THE TASK: Set down the line containing "(350, 281) = (319, 159): turquoise" and every line that follows it in the listing below, exactly as written and with nothing added.

DATASET EXCERPT:
____________________

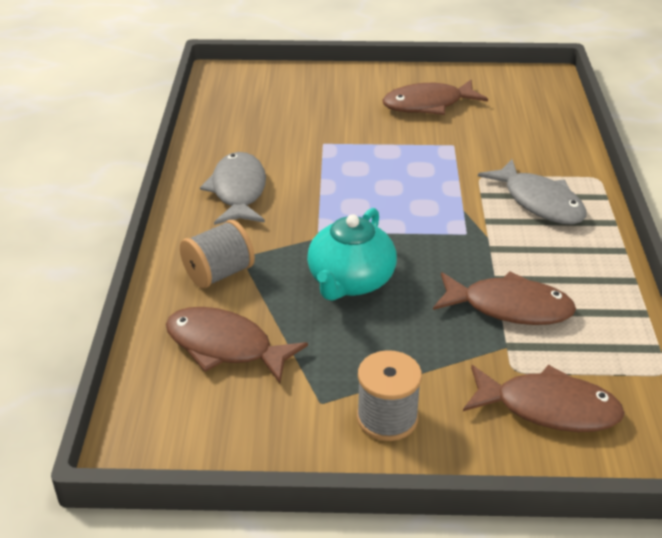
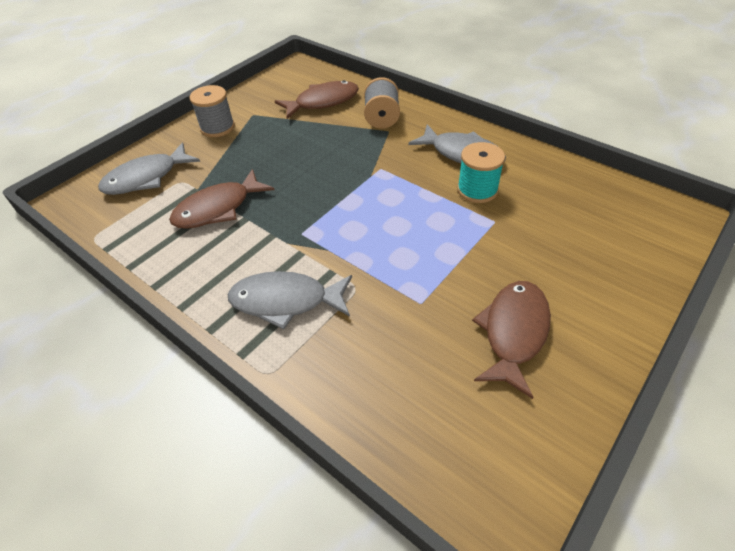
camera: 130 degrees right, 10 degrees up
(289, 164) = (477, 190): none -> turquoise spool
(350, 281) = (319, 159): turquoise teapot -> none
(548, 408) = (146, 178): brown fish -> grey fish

____________________

PROBLEM SOLUTION:
(350, 281) = (319, 159): turquoise teapot -> none
(548, 408) = (146, 178): brown fish -> grey fish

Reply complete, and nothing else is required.